TASK DETAILS
Copy out each line below containing "AUDIO".

EXERCISE MATERIAL
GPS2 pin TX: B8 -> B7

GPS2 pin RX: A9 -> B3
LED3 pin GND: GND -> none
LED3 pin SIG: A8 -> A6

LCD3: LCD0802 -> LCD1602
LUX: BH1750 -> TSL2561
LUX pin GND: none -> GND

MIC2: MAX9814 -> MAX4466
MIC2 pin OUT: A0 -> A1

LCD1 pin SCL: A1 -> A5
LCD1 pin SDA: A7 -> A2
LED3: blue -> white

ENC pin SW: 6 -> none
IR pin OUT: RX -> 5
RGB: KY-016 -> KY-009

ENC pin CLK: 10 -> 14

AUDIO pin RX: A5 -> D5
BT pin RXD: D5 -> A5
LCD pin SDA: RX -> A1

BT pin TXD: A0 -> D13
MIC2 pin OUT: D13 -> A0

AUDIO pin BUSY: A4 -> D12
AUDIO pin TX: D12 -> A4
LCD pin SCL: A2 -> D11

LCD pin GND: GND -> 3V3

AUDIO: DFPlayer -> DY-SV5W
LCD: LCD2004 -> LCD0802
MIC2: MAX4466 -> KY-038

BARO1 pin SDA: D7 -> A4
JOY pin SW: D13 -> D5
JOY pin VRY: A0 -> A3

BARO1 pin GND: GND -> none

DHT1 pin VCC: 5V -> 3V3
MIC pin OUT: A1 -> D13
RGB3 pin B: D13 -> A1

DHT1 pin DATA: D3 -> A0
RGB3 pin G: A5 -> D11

EXERCISE ANSWER
AUDIO pin RX: A5 -> D5
AUDIO pin BUSY: A4 -> D12
AUDIO pin TX: D12 -> A4
AUDIO: DFPlayer -> DY-SV5W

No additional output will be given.